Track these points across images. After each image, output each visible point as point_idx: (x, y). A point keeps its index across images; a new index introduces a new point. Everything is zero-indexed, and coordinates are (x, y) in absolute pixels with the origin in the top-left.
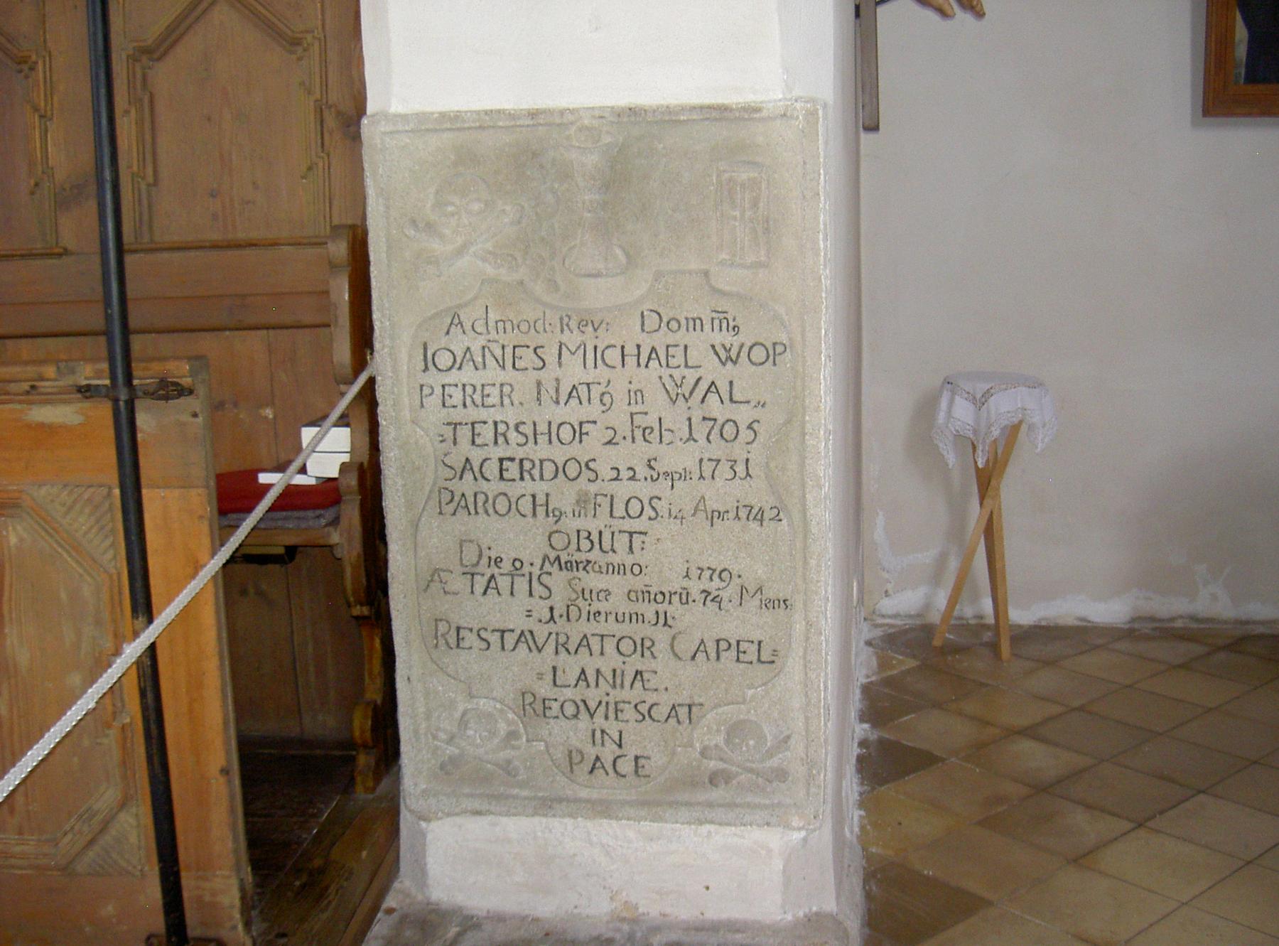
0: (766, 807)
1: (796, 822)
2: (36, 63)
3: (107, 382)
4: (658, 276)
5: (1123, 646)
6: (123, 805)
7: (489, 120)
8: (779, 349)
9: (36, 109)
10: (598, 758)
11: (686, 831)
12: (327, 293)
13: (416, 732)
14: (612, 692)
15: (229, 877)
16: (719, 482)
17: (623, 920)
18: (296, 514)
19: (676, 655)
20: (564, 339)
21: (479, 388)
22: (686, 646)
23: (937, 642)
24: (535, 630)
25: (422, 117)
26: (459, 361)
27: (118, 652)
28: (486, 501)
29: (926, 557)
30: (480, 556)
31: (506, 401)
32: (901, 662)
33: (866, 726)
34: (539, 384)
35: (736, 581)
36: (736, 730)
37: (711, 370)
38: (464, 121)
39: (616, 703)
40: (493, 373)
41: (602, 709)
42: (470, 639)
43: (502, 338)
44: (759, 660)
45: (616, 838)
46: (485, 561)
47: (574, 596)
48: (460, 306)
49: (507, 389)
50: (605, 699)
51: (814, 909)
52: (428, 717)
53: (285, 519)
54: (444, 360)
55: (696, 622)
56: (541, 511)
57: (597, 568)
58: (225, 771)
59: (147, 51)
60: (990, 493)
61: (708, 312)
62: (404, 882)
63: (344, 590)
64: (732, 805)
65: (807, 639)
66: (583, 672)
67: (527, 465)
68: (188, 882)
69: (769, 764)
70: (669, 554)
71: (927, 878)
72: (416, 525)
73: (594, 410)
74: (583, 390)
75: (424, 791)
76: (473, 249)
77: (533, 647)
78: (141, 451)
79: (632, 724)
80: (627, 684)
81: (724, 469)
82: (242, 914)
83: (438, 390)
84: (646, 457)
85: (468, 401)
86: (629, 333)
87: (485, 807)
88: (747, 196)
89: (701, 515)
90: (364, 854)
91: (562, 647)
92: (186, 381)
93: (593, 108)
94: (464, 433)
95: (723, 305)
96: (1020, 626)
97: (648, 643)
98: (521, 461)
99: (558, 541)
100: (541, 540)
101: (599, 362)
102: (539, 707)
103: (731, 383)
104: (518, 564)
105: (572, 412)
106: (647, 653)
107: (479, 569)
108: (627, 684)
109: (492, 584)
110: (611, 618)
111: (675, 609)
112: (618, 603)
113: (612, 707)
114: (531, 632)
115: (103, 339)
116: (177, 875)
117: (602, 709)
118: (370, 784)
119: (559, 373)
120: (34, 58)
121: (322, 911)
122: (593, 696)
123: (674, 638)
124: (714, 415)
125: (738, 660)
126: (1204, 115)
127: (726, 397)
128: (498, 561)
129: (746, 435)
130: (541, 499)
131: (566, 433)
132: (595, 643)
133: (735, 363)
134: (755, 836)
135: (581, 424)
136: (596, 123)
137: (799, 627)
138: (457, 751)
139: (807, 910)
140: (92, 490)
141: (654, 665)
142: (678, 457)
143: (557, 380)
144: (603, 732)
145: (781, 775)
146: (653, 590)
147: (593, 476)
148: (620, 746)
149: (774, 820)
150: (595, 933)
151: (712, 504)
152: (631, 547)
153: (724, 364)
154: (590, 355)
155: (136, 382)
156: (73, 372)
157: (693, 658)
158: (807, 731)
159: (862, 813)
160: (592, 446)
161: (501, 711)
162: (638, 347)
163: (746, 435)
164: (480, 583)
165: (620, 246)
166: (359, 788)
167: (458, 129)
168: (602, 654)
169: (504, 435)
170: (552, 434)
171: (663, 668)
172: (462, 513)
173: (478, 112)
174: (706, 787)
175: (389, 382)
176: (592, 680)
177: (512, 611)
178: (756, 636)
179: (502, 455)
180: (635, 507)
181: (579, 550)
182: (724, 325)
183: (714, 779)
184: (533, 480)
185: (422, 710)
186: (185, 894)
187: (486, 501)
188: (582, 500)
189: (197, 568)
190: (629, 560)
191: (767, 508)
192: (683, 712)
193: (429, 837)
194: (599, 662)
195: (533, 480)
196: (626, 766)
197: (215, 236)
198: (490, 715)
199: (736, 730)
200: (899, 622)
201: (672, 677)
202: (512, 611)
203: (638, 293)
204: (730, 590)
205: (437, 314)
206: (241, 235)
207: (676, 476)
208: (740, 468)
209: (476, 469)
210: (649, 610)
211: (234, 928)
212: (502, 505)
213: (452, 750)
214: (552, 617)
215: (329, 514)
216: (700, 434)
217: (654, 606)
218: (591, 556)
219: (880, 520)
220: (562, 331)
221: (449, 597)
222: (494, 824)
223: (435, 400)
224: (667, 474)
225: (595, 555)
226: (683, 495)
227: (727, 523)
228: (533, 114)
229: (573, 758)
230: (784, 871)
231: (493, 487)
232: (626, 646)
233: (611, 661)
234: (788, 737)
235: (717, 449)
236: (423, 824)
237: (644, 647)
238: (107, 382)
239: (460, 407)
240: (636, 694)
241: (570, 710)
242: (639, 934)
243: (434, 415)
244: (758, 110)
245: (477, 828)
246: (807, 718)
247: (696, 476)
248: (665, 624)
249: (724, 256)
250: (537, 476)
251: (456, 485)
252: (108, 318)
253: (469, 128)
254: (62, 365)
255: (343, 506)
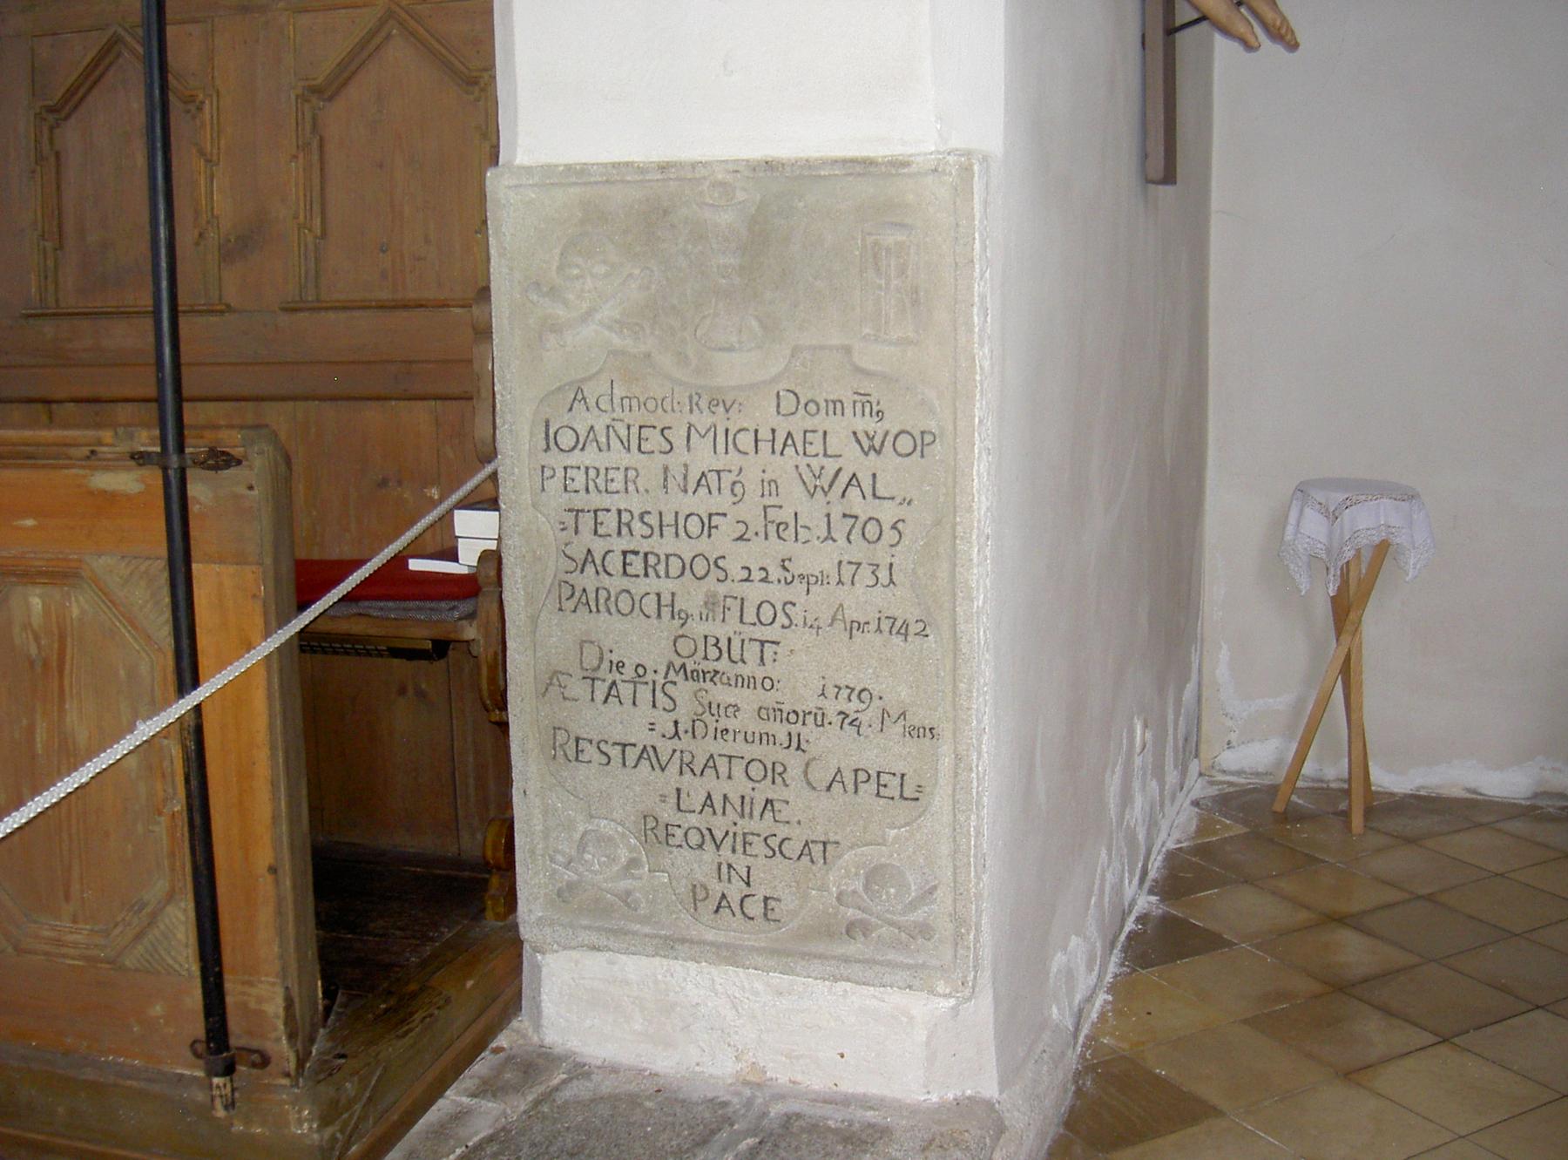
0: (909, 967)
1: (941, 987)
2: (203, 103)
3: (158, 449)
4: (795, 351)
5: (1517, 826)
6: (170, 897)
7: (618, 172)
8: (928, 439)
9: (202, 153)
10: (724, 896)
11: (821, 987)
12: (470, 361)
13: (532, 852)
14: (740, 822)
15: (273, 984)
16: (859, 588)
17: (746, 1083)
18: (428, 604)
19: (809, 783)
20: (694, 419)
21: (603, 471)
22: (821, 776)
23: (1279, 807)
24: (659, 746)
25: (548, 170)
26: (582, 440)
27: (131, 729)
28: (608, 599)
29: (1281, 702)
30: (601, 659)
31: (631, 487)
32: (1227, 827)
33: (1154, 899)
34: (666, 469)
35: (876, 702)
36: (875, 876)
37: (853, 460)
38: (590, 175)
39: (744, 834)
40: (618, 456)
41: (730, 839)
42: (590, 752)
43: (626, 416)
44: (902, 796)
45: (743, 989)
46: (606, 665)
47: (700, 710)
48: (584, 380)
49: (632, 474)
50: (732, 830)
51: (969, 1092)
52: (546, 837)
53: (419, 609)
54: (566, 439)
55: (833, 748)
56: (666, 611)
57: (725, 679)
58: (273, 870)
59: (317, 91)
60: (1349, 627)
61: (850, 393)
62: (521, 1023)
63: (480, 690)
64: (870, 962)
65: (956, 775)
66: (709, 796)
67: (652, 560)
68: (230, 985)
69: (912, 917)
70: (806, 667)
71: (1158, 1077)
72: (534, 620)
73: (722, 502)
74: (712, 477)
75: (540, 918)
76: (598, 317)
77: (656, 766)
78: (192, 523)
79: (761, 861)
80: (757, 813)
81: (865, 573)
82: (286, 1024)
83: (560, 473)
84: (780, 557)
85: (591, 485)
86: (762, 415)
87: (603, 941)
88: (893, 263)
89: (839, 625)
90: (469, 984)
91: (686, 767)
92: (237, 452)
93: (726, 162)
94: (587, 521)
95: (867, 386)
96: (1392, 794)
97: (779, 769)
98: (646, 555)
99: (685, 647)
100: (666, 644)
101: (731, 446)
102: (661, 833)
103: (874, 475)
104: (641, 671)
105: (701, 503)
106: (778, 780)
107: (600, 674)
108: (757, 813)
109: (614, 692)
110: (740, 737)
111: (809, 731)
112: (746, 721)
113: (739, 839)
114: (654, 748)
115: (154, 405)
116: (220, 976)
117: (730, 839)
118: (501, 910)
119: (686, 457)
120: (201, 97)
121: (399, 1037)
122: (720, 824)
123: (807, 765)
124: (856, 511)
125: (878, 794)
126: (1175, 183)
127: (868, 491)
128: (620, 665)
129: (889, 536)
130: (666, 599)
131: (694, 526)
132: (722, 765)
133: (878, 452)
134: (895, 998)
135: (710, 515)
136: (729, 178)
137: (946, 762)
138: (575, 877)
139: (959, 1094)
140: (148, 563)
141: (786, 794)
142: (816, 558)
143: (686, 466)
144: (730, 866)
145: (925, 930)
146: (786, 708)
147: (722, 575)
148: (748, 884)
149: (917, 983)
150: (710, 1095)
151: (852, 614)
152: (762, 659)
153: (866, 454)
154: (721, 439)
155: (188, 450)
156: (131, 437)
157: (829, 788)
158: (955, 882)
159: (1110, 998)
160: (721, 544)
161: (623, 835)
162: (773, 431)
163: (889, 536)
164: (601, 689)
165: (757, 318)
166: (489, 914)
167: (585, 184)
168: (730, 777)
169: (628, 525)
170: (679, 526)
171: (796, 798)
172: (582, 609)
173: (605, 165)
174: (850, 938)
175: (508, 461)
176: (718, 806)
177: (633, 722)
178: (899, 767)
179: (626, 548)
180: (767, 614)
181: (706, 658)
182: (867, 410)
183: (851, 929)
184: (658, 576)
185: (539, 828)
186: (229, 1000)
187: (608, 599)
188: (710, 602)
189: (249, 647)
190: (760, 673)
191: (912, 620)
192: (817, 849)
193: (545, 971)
194: (724, 787)
195: (658, 576)
196: (754, 907)
197: (385, 295)
198: (610, 839)
199: (875, 876)
200: (1242, 781)
201: (806, 811)
202: (633, 722)
203: (774, 371)
204: (869, 713)
205: (559, 389)
206: (412, 295)
207: (813, 580)
208: (883, 574)
209: (598, 562)
210: (780, 731)
211: (278, 1040)
212: (625, 604)
213: (570, 875)
214: (677, 733)
215: (465, 607)
216: (840, 536)
217: (786, 727)
218: (719, 666)
219: (1224, 655)
220: (691, 411)
221: (568, 703)
222: (611, 963)
223: (554, 485)
224: (801, 576)
225: (723, 665)
226: (819, 602)
227: (869, 636)
228: (663, 167)
229: (697, 894)
230: (928, 1044)
231: (616, 583)
232: (756, 771)
233: (739, 786)
234: (935, 888)
235: (858, 551)
236: (539, 957)
237: (775, 773)
238: (158, 449)
239: (583, 492)
240: (765, 825)
241: (694, 838)
242: (760, 1100)
243: (555, 498)
244: (906, 164)
245: (594, 964)
246: (955, 867)
247: (834, 579)
248: (798, 748)
249: (867, 330)
250: (662, 573)
251: (579, 580)
252: (160, 382)
253: (596, 183)
254: (121, 431)
255: (481, 598)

★ ★ ★ ★

**The problem**
Count the lines in the items above that contain the string "Everything", treating uppercase and lowercase as distinct. Give only the number.

**Answer to this exercise**
1